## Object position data
- - -
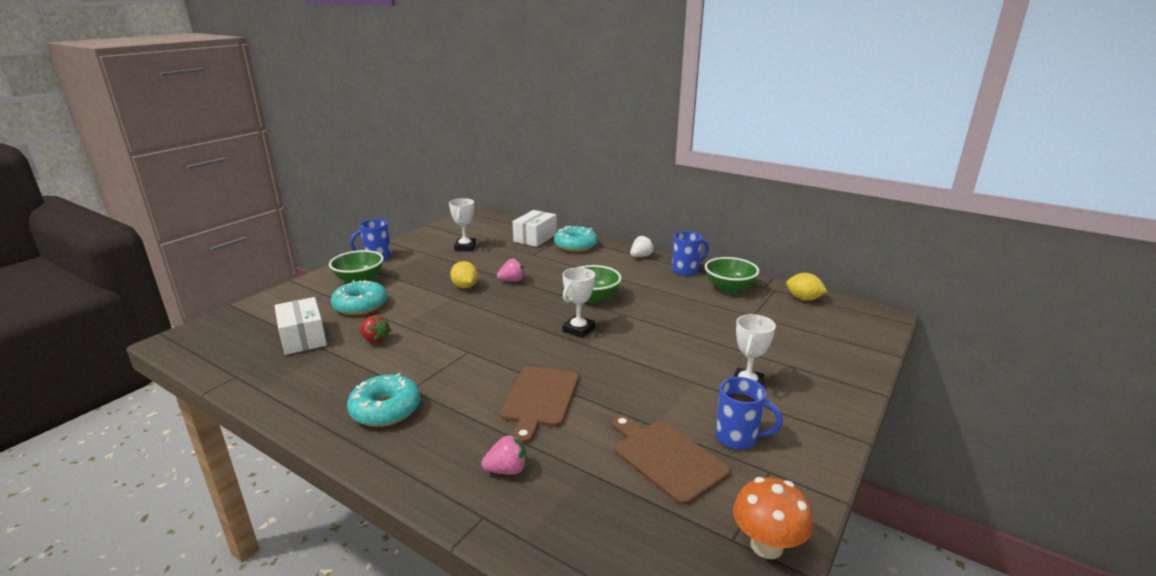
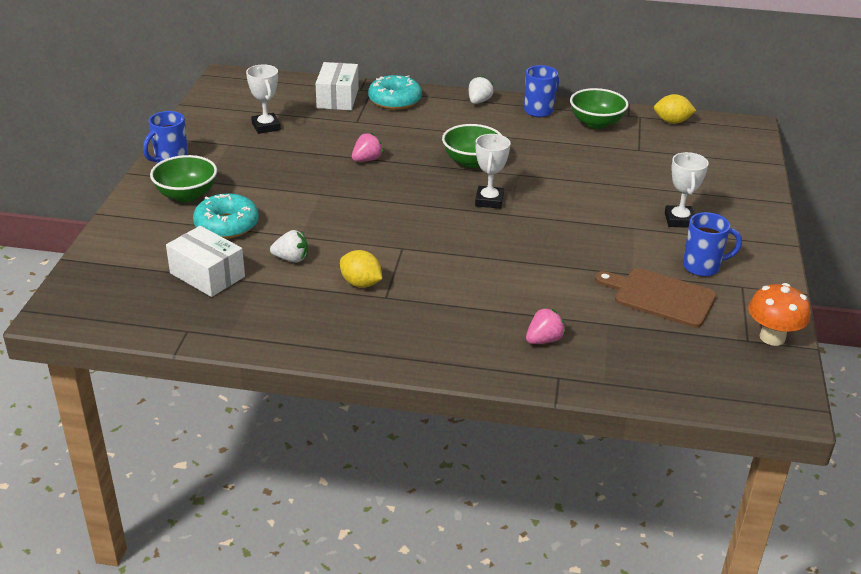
camera: 25 degrees left, 10 degrees up
(375, 340) = (291, 259): red strawberry -> white strawberry
(385, 409) = (383, 321): turquoise donut -> none
(465, 286) = (321, 177): yellow lemon -> yellow lemon (361, 283)
(540, 399) = (515, 276): brown cutting board -> none

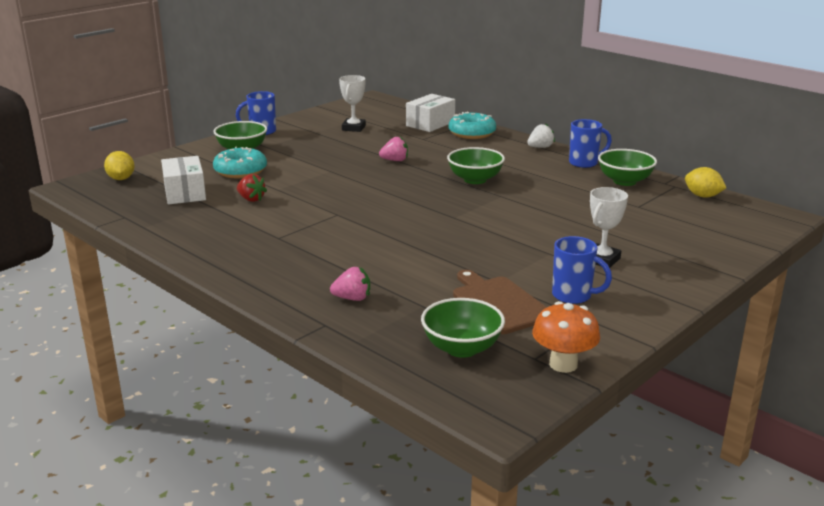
camera: 35 degrees right, 10 degrees down
(291, 259) = (251, 199): white strawberry -> red strawberry
(361, 283) = (274, 225): yellow lemon -> yellow lemon (121, 179)
(489, 200) = (450, 205): white trophy -> none
(688, 354) = (462, 348): none -> green bowl

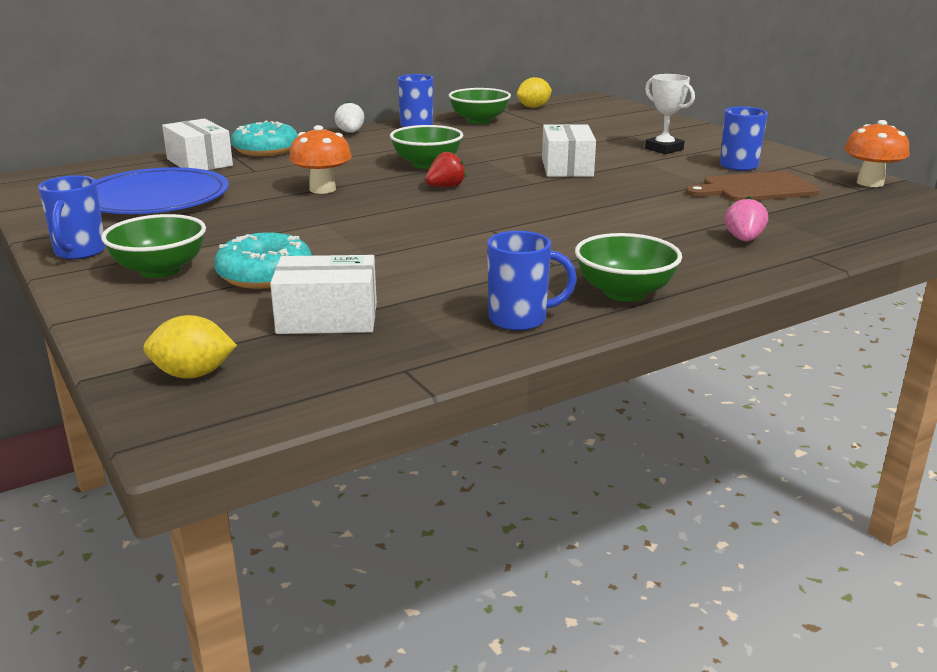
camera: 75 degrees left, 0 degrees up
(187, 236) = (520, 320): none -> blue mug
(251, 199) = (398, 273): red strawberry -> red strawberry (445, 187)
(353, 128) = (155, 198): white trophy -> blue plate
(395, 160) = (322, 189): pink strawberry -> orange mushroom
(462, 348) = (850, 209): green bowl -> green bowl (624, 293)
(504, 225) = (567, 167): none -> white box

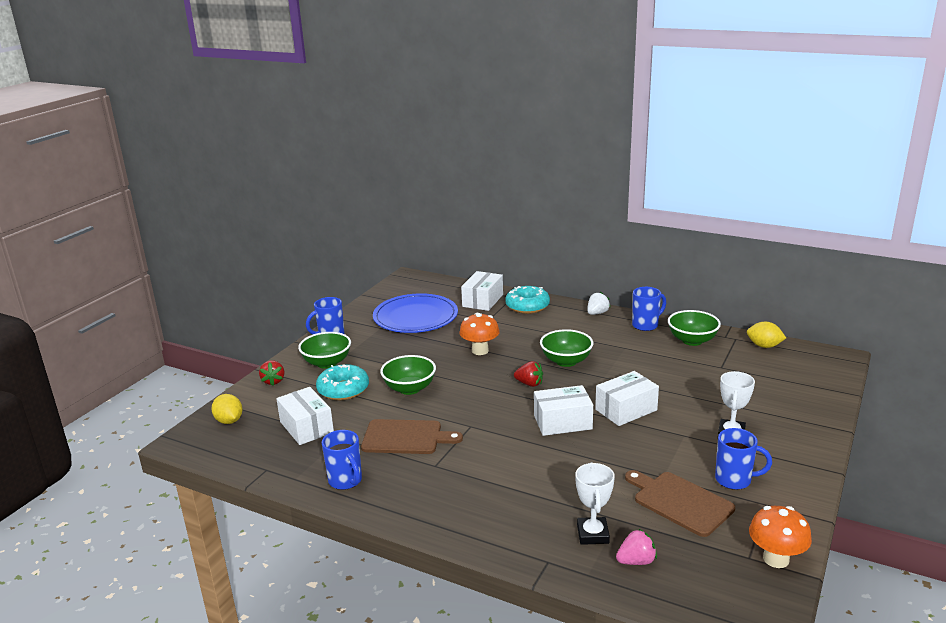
camera: 60 degrees right, 0 degrees up
(131, 316) = (273, 381): none -> red strawberry
(463, 265) = (405, 437): none -> brown cutting board
(551, 193) = (562, 422): none -> white box
(624, 293) = (411, 503): green bowl -> green bowl (409, 388)
(743, 239) = (551, 525): pink strawberry -> pink strawberry (636, 561)
(777, 228) = (593, 534): none -> white trophy

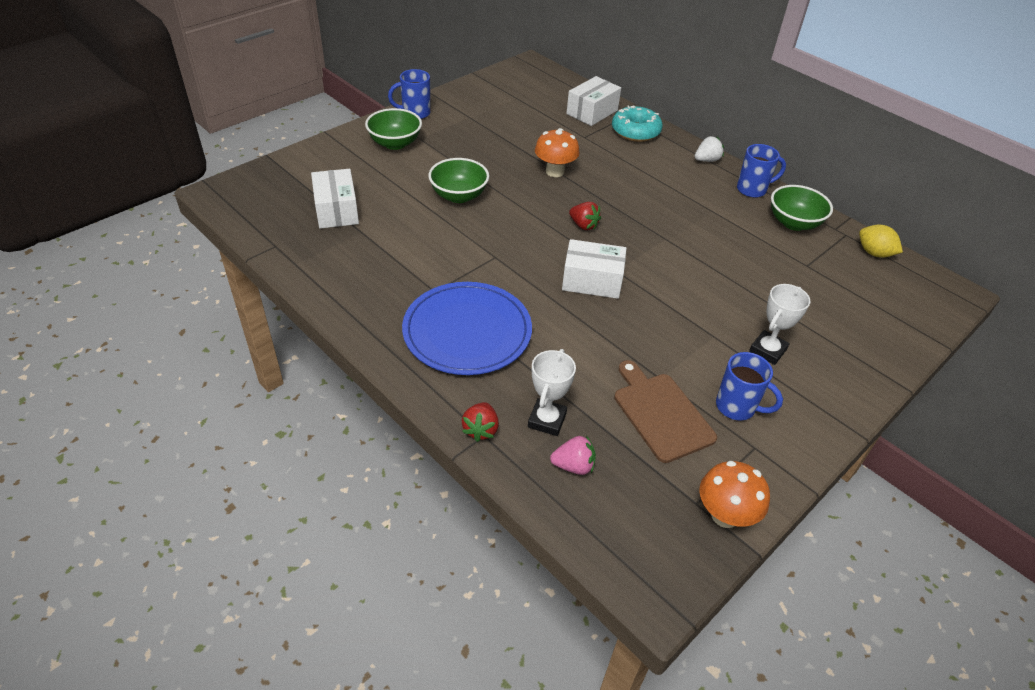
camera: 15 degrees right, 20 degrees up
(229, 421) = (270, 182): yellow lemon -> none
(273, 381) = (333, 150): red strawberry -> red strawberry (481, 430)
(343, 390) = (394, 178): turquoise donut -> none
(346, 481) = (340, 282): blue mug -> none
(405, 437) = (424, 250): brown cutting board -> none
(415, 317) = (511, 113): blue plate -> blue plate (467, 331)
(566, 361) = (638, 209): green bowl -> none
(626, 410) = (668, 286): white box -> none

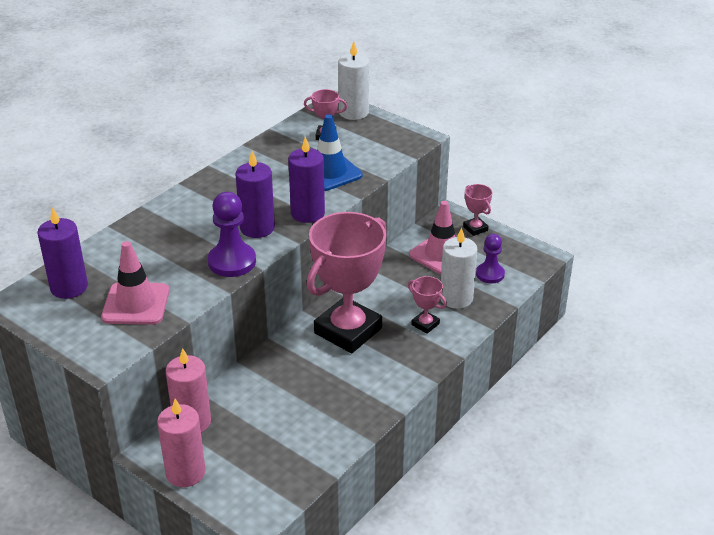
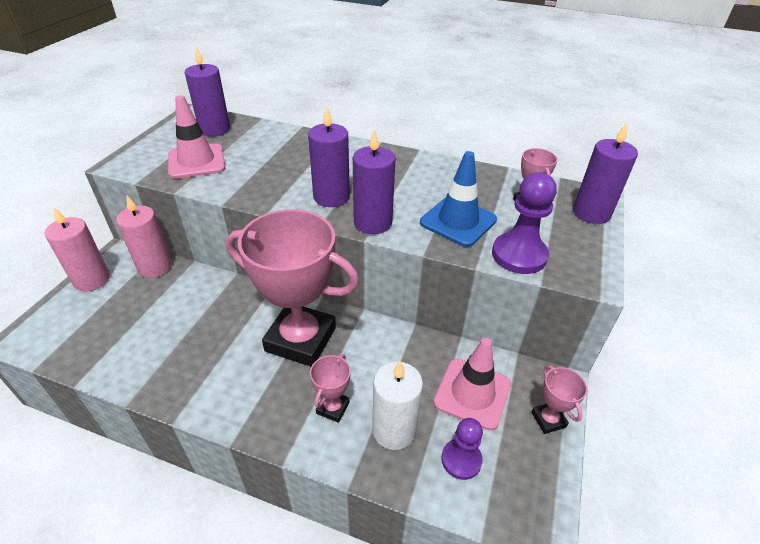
camera: 70 degrees right, 5 degrees up
(232, 262) = (270, 195): purple pawn -> purple pawn (519, 255)
(353, 112) = (591, 213): white candle -> purple candle
(475, 228) = (548, 419): pink trophy -> pink trophy turned 60 degrees counterclockwise

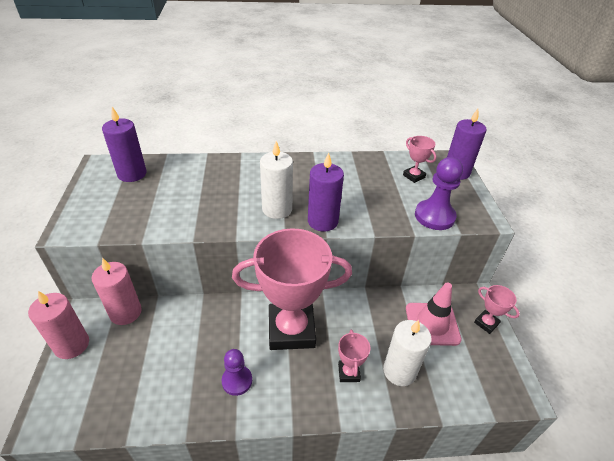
camera: 25 degrees left, 0 degrees up
(196, 161) = (139, 208): pink traffic cone -> none
(331, 197) = (277, 209): purple candle -> white candle
(458, 221) = (379, 202): blue traffic cone -> none
(461, 460) = (453, 373): purple pawn -> purple pawn (237, 381)

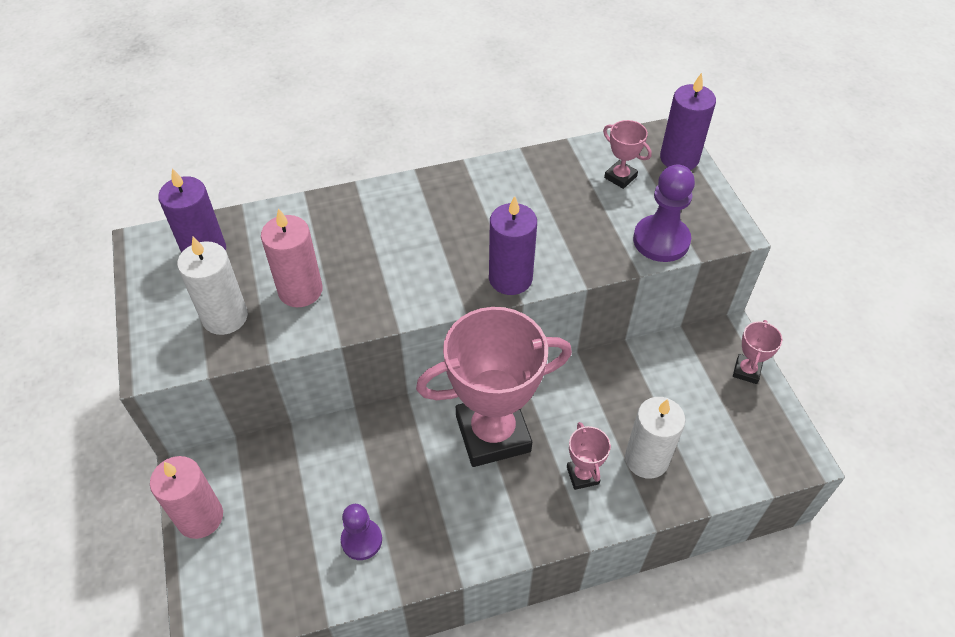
camera: 10 degrees left, 10 degrees up
(125, 312) = (255, 457): pink candle -> pink candle (300, 290)
(237, 381) = (442, 516): purple pawn -> purple pawn (361, 540)
(277, 209) = (441, 271): white candle -> white candle (225, 317)
(432, 324) = (677, 386): pink traffic cone -> none
(486, 323) = (746, 371): pink trophy -> pink trophy turned 75 degrees clockwise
- - -
## Directive
Print nothing but the lines above starting with the line that contains "(475, 228) = (548, 419): pink" and going on through the line that contains "(125, 312) = (255, 457): pink". Leave out the pictures.

## Expected output
(475, 228) = (548, 419): pink trophy -> pink trophy turned 60 degrees counterclockwise

camera: 25 degrees left, 0 degrees up
(196, 161) = (139, 208): pink traffic cone -> none
(331, 197) = (277, 209): purple candle -> white candle
(458, 221) = (379, 202): blue traffic cone -> none
(461, 460) = (453, 373): purple pawn -> purple pawn (237, 381)

camera: 10 degrees left, 10 degrees up
(125, 312) = (255, 457): pink candle -> pink candle (300, 290)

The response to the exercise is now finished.